Data –
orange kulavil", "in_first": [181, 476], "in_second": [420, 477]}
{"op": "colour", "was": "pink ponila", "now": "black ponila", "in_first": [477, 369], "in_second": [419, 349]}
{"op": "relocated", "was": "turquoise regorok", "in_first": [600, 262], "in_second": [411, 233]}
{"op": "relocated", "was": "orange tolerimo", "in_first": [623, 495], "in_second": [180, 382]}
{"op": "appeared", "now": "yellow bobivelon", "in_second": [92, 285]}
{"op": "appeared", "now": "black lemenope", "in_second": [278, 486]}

Exercise description –
For this task, please set down every entry exactly, with no line left out.

Problem solution –
orange kulavil", "in_first": [181, 476], "in_second": [420, 477]}
{"op": "colour", "was": "pink ponila", "now": "black ponila", "in_first": [477, 369], "in_second": [419, 349]}
{"op": "relocated", "was": "turquoise regorok", "in_first": [600, 262], "in_second": [411, 233]}
{"op": "relocated", "was": "orange tolerimo", "in_first": [623, 495], "in_second": [180, 382]}
{"op": "appeared", "now": "yellow bobivelon", "in_second": [92, 285]}
{"op": "appeared", "now": "black lemenope", "in_second": [278, 486]}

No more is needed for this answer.